__Task goal__
Lines from the one holding "FAN1 pin SIG: GP3 -> GP8" through the end of the entries, inclusive, form the whole output; reproduce them exactly and omit pictures.

__Collection entries__
-- Opening Marker --

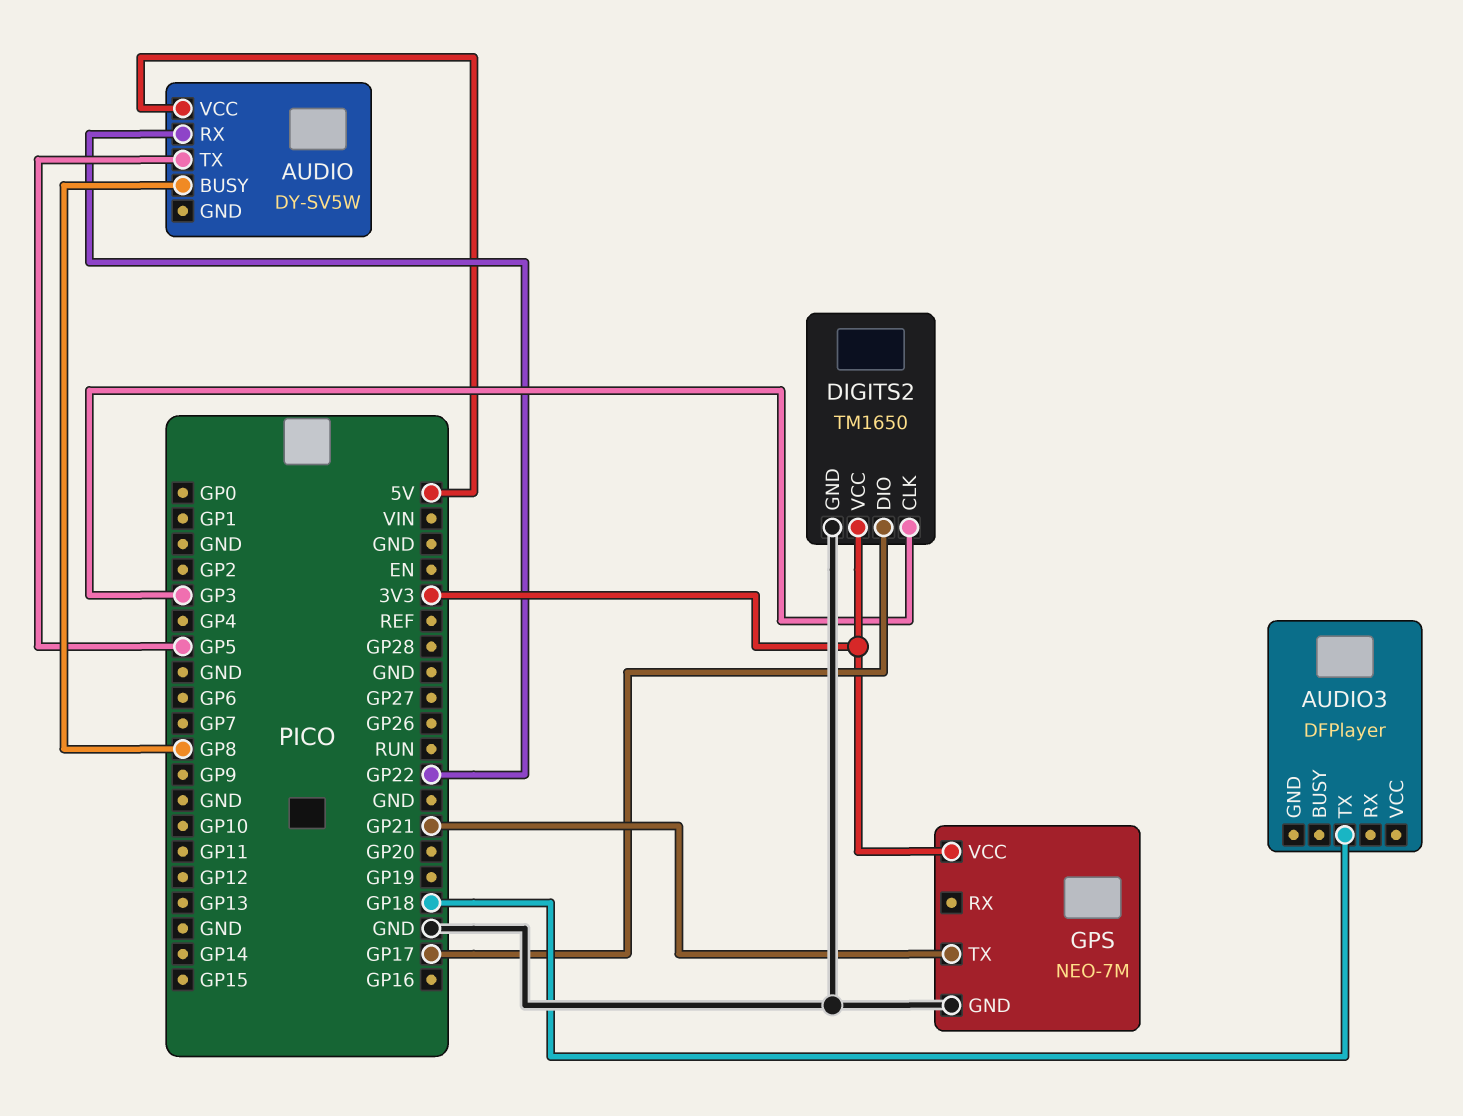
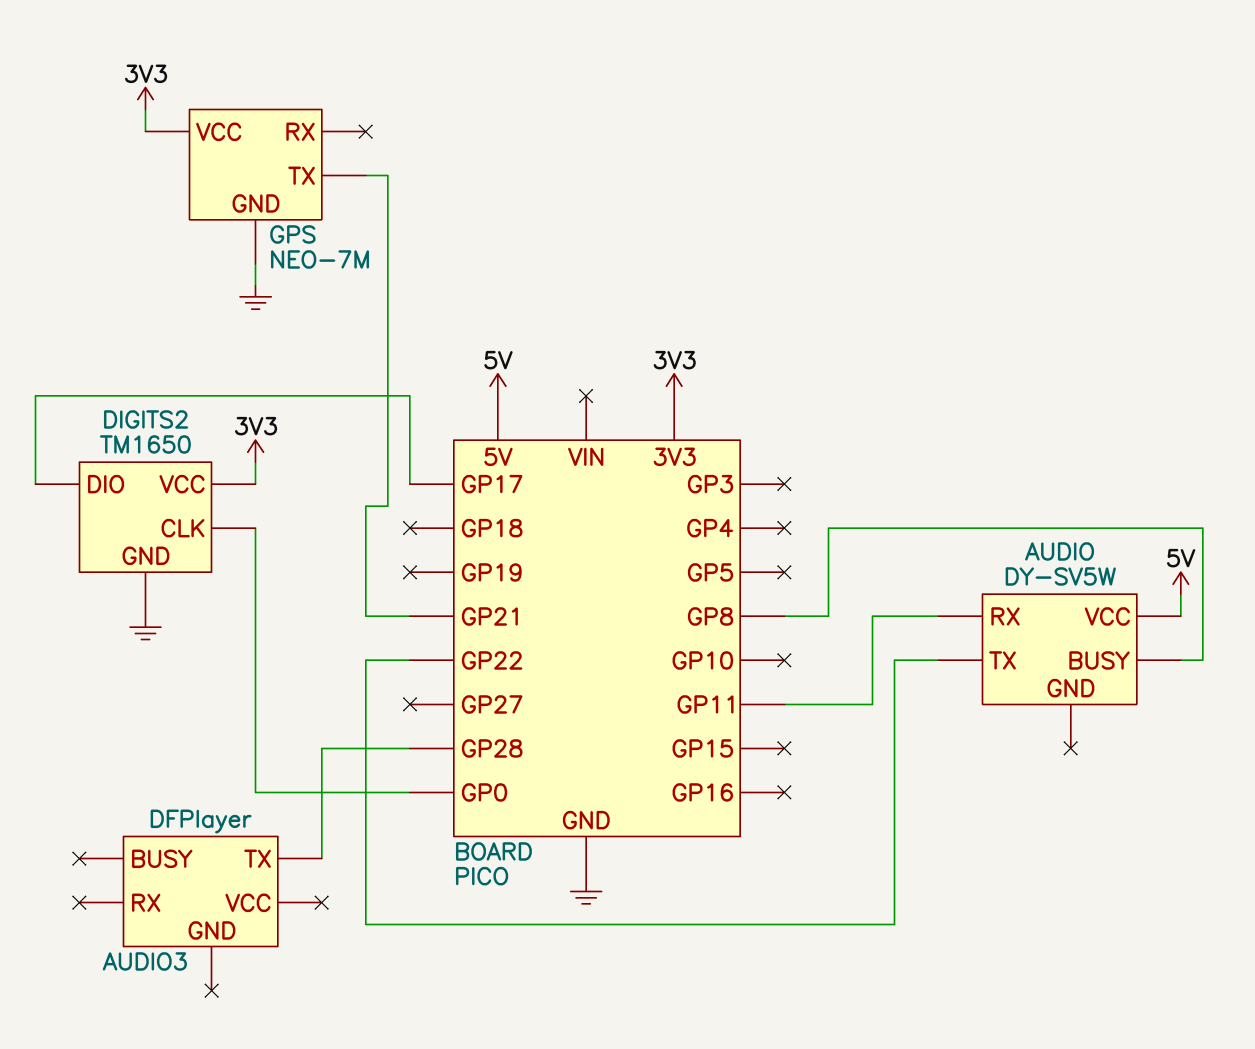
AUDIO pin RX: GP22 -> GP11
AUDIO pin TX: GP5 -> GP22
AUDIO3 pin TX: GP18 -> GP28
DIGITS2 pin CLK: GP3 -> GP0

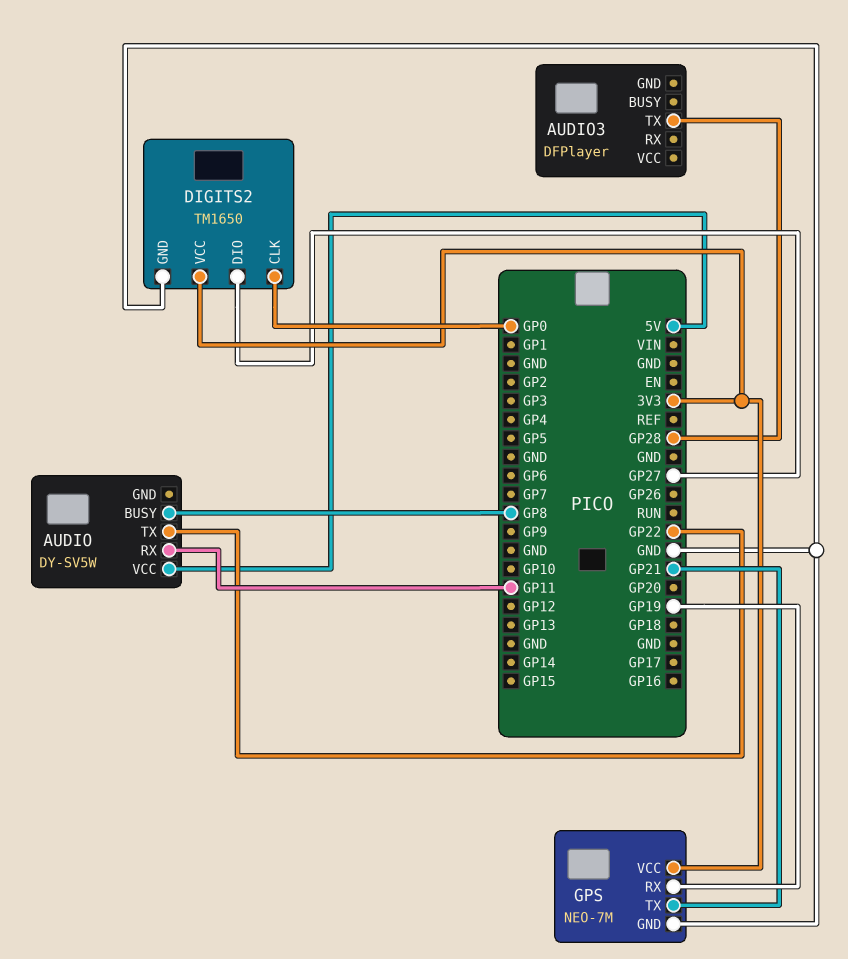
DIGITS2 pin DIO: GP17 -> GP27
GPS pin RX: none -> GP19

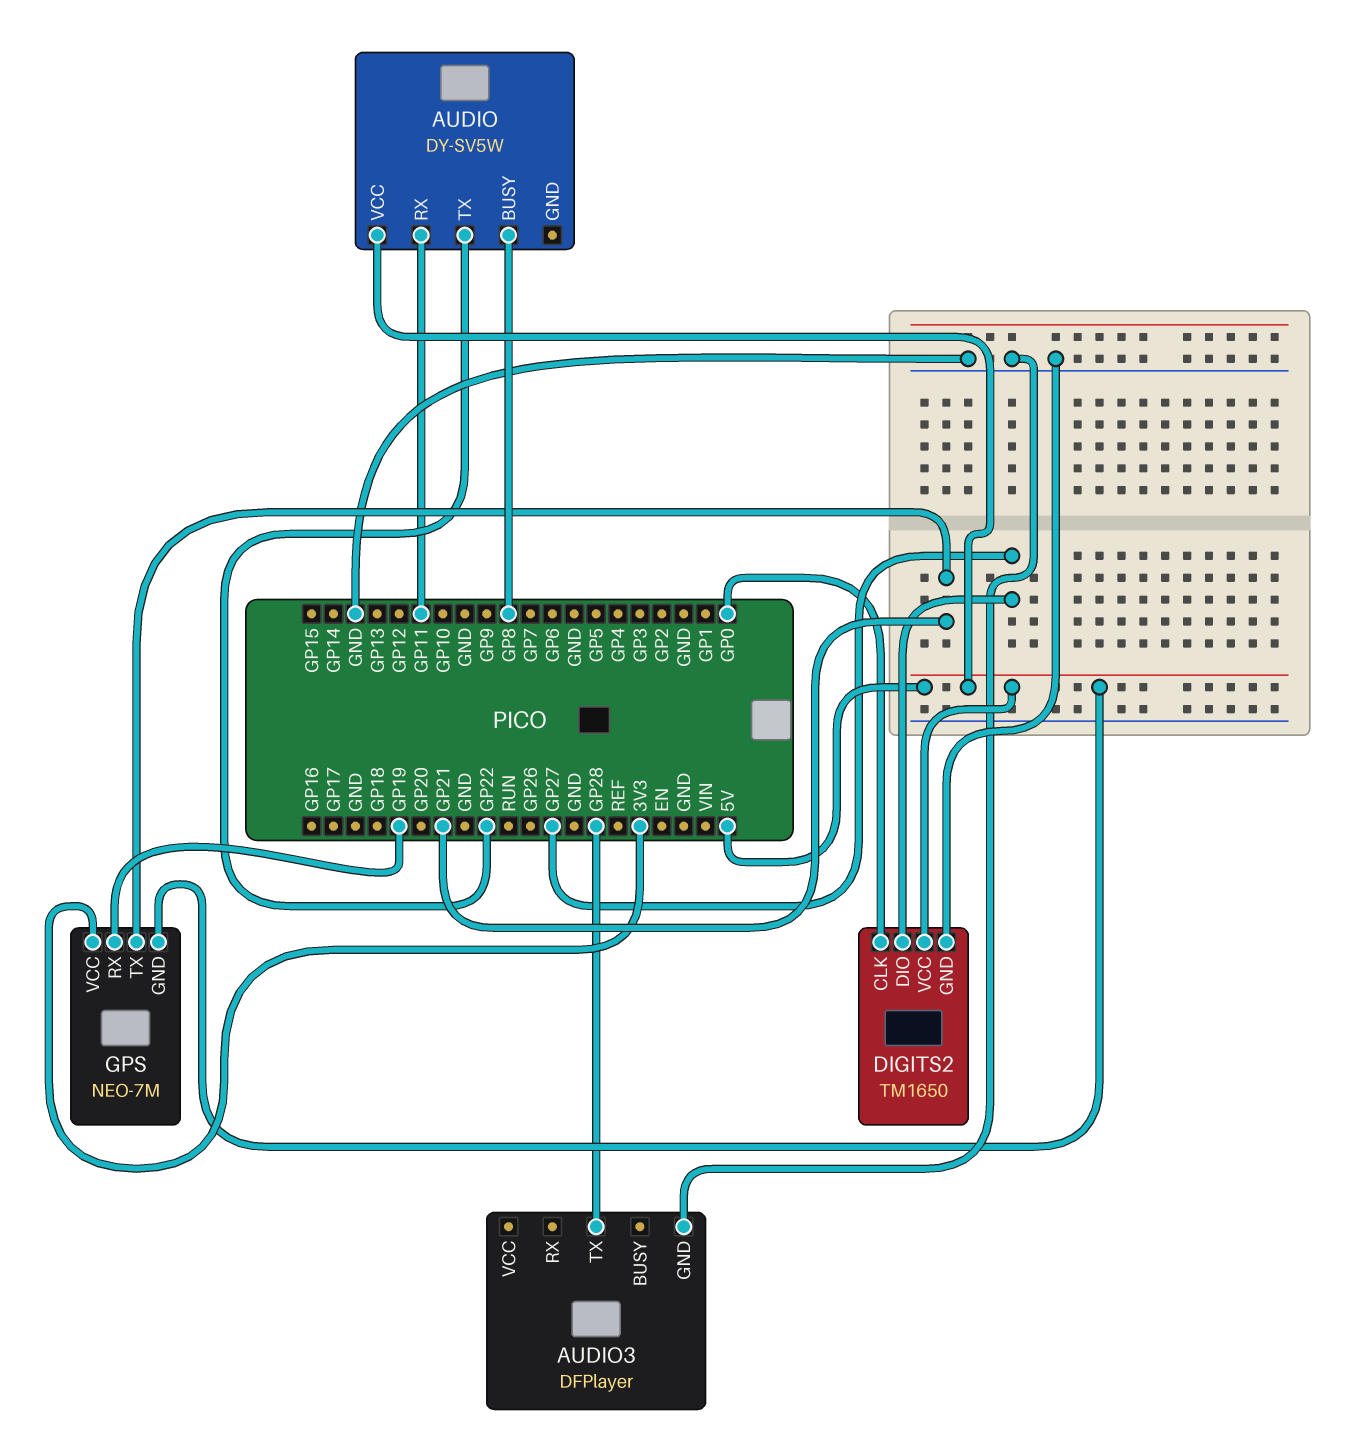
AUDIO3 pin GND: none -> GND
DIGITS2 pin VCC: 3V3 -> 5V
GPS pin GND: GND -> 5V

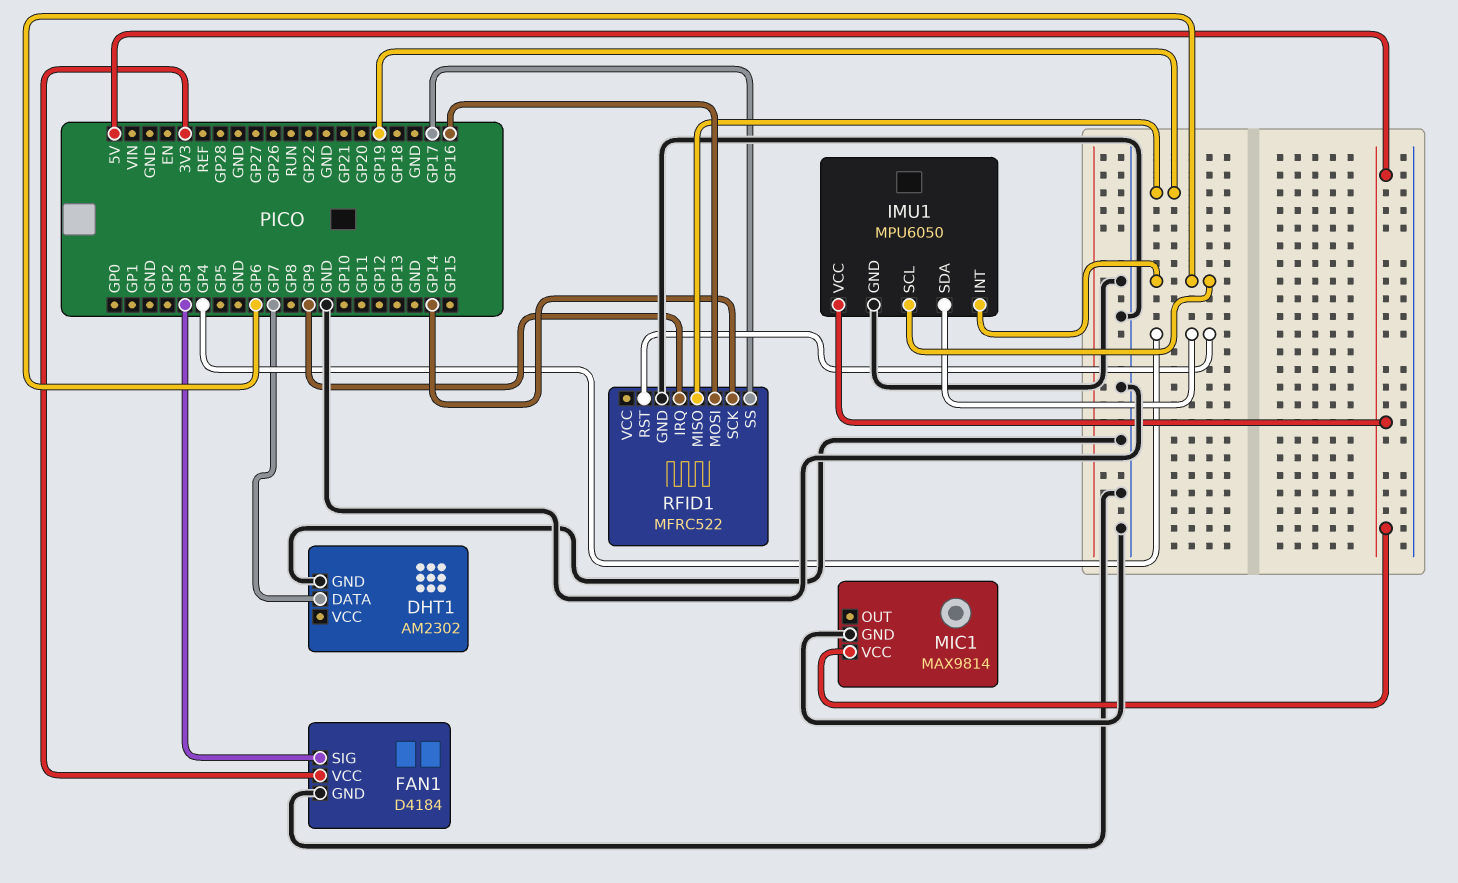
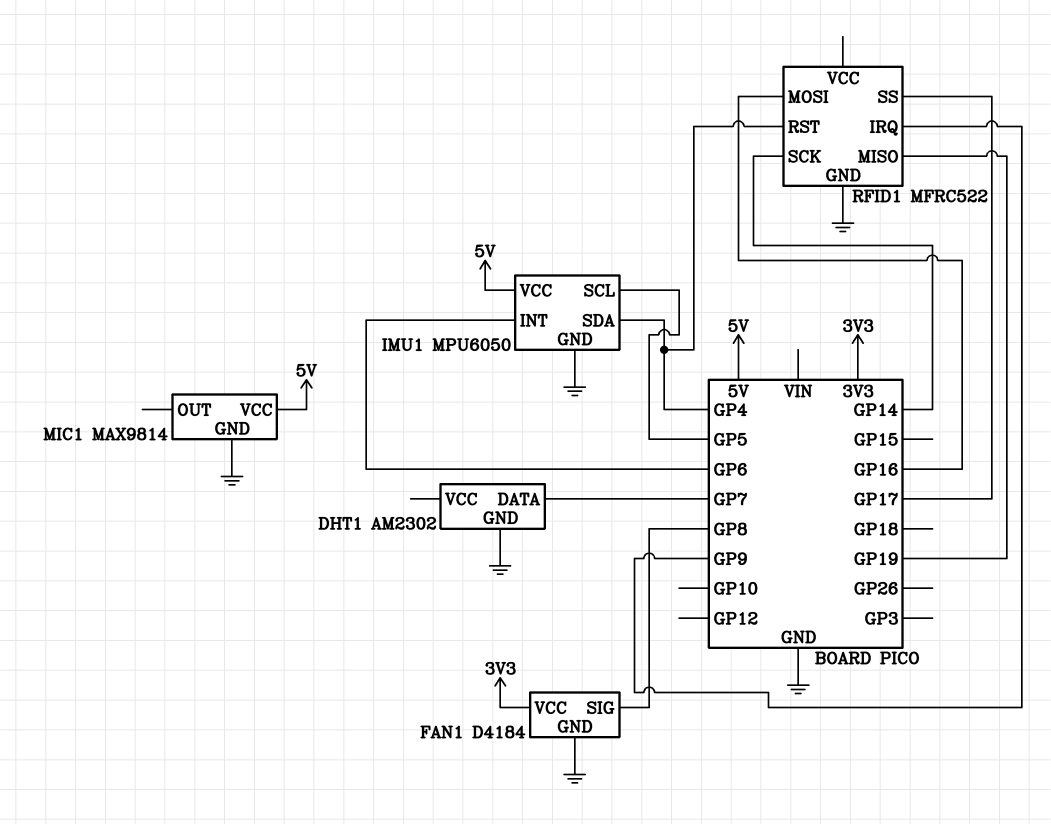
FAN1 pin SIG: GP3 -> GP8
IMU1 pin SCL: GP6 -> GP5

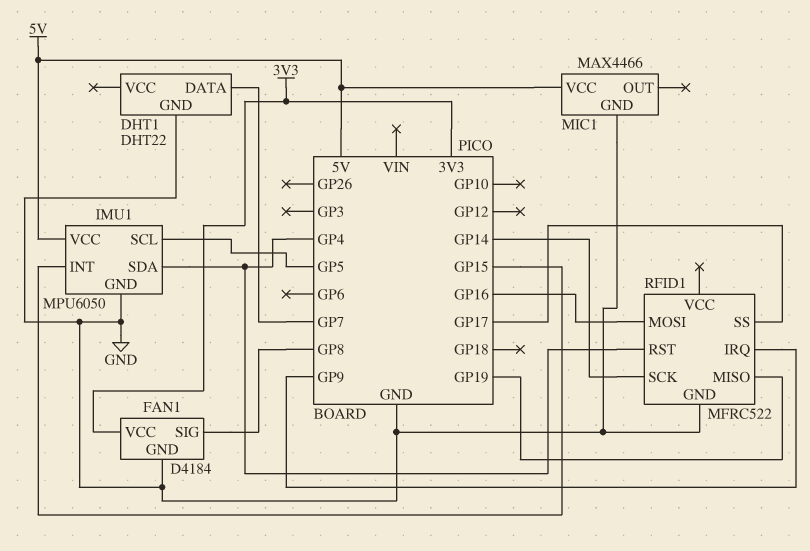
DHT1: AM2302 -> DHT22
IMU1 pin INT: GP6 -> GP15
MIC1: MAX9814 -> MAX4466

-- Closing Marker --

__Response to this task__
FAN1 pin SIG: GP3 -> GP8
IMU1 pin SCL: GP6 -> GP5

DHT1: AM2302 -> DHT22
IMU1 pin INT: GP6 -> GP15
MIC1: MAX9814 -> MAX4466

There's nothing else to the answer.